SUPPLIED DATA –
▶

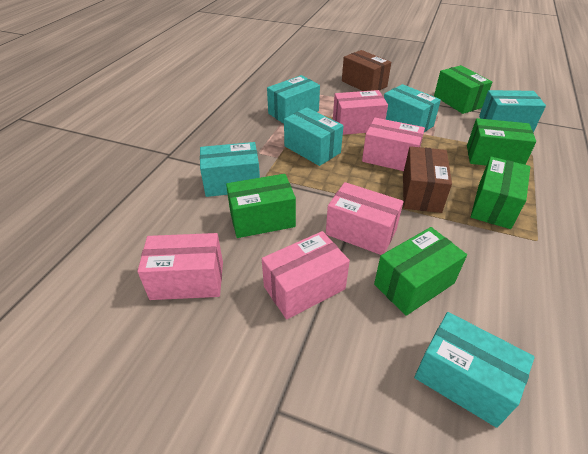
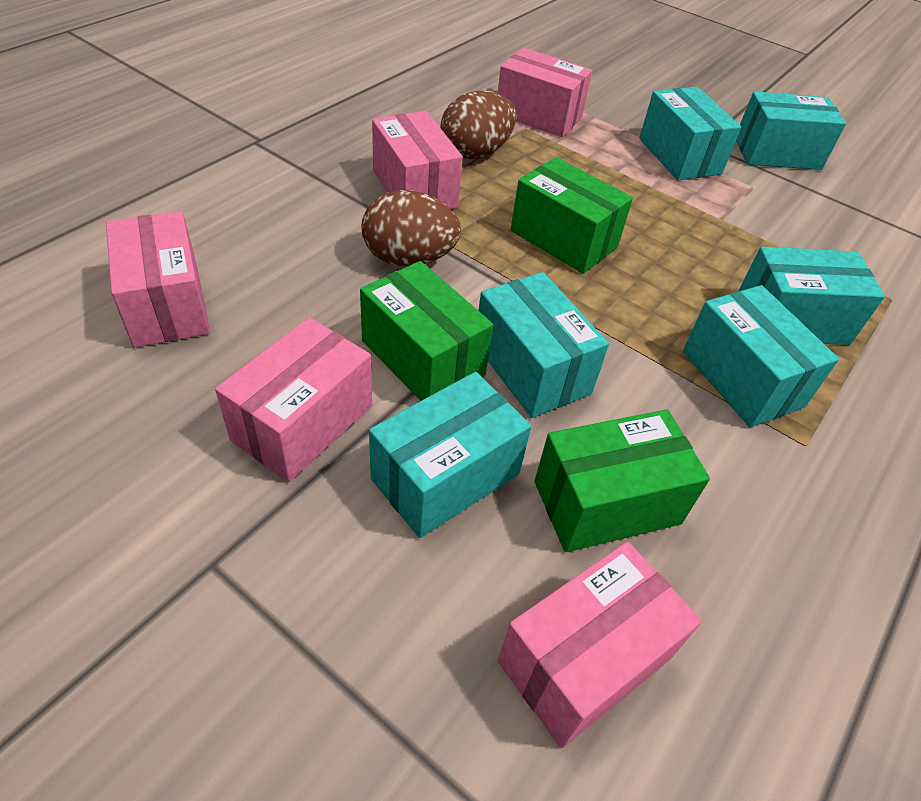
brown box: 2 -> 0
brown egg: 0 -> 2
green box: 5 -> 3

◀
▶

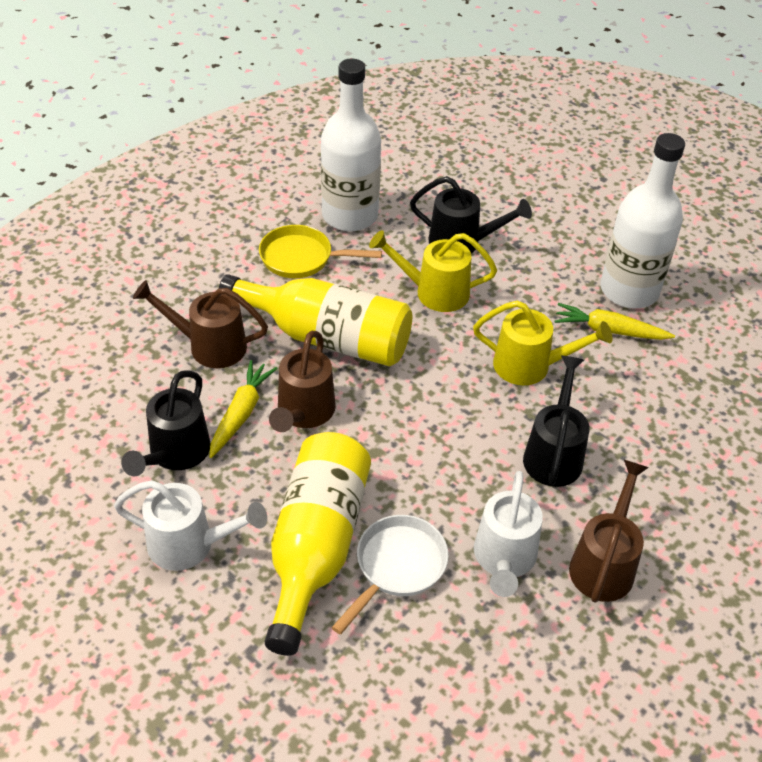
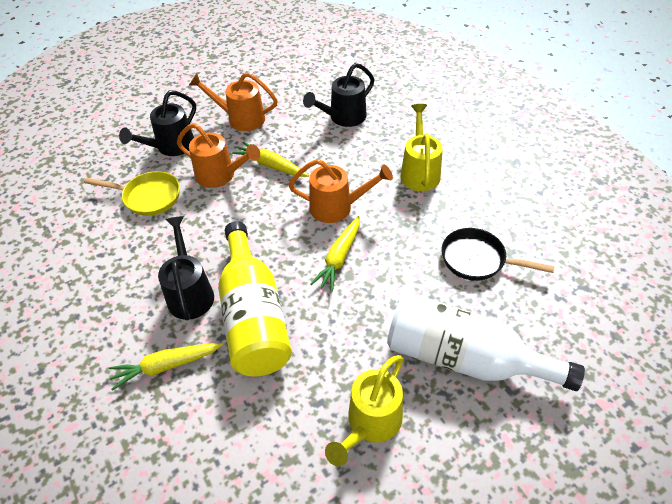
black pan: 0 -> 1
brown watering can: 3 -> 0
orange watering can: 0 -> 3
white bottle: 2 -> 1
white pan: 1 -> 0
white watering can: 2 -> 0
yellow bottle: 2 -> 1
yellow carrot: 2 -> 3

◀
▶

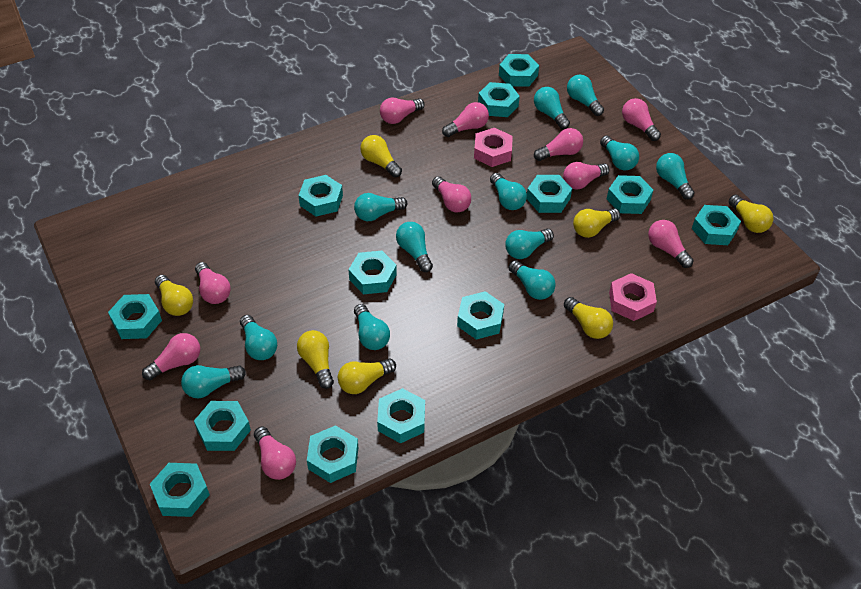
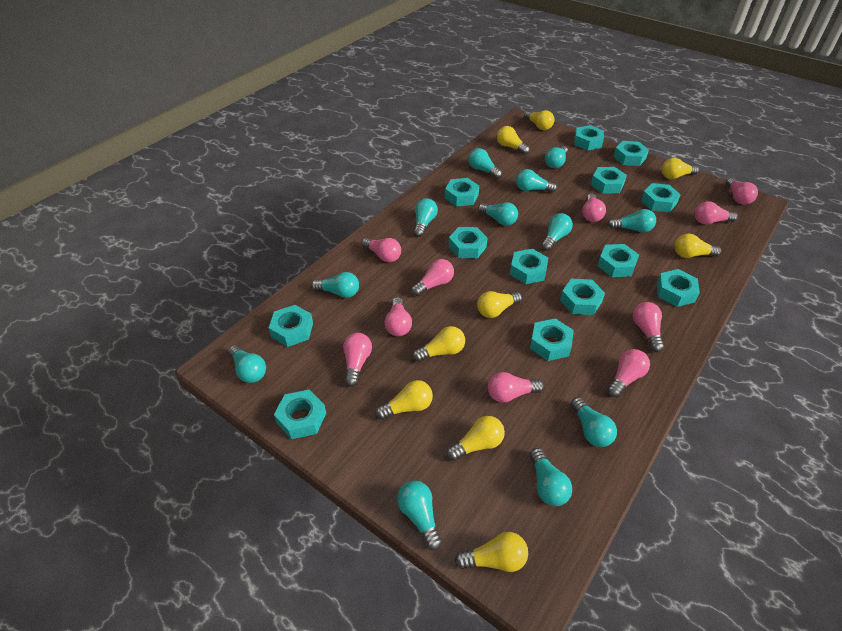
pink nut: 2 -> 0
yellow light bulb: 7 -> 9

◀

GOAL OF THE EXERCISE – Transcribe, exactly and without additions, the lines of the records above, beginning with the line that contains "orange watering can: 0 -> 3" and ending with the line that contains "yellow carrot: 2 -> 3", both included.

TASK OUTPUT –
orange watering can: 0 -> 3
white bottle: 2 -> 1
white pan: 1 -> 0
white watering can: 2 -> 0
yellow bottle: 2 -> 1
yellow carrot: 2 -> 3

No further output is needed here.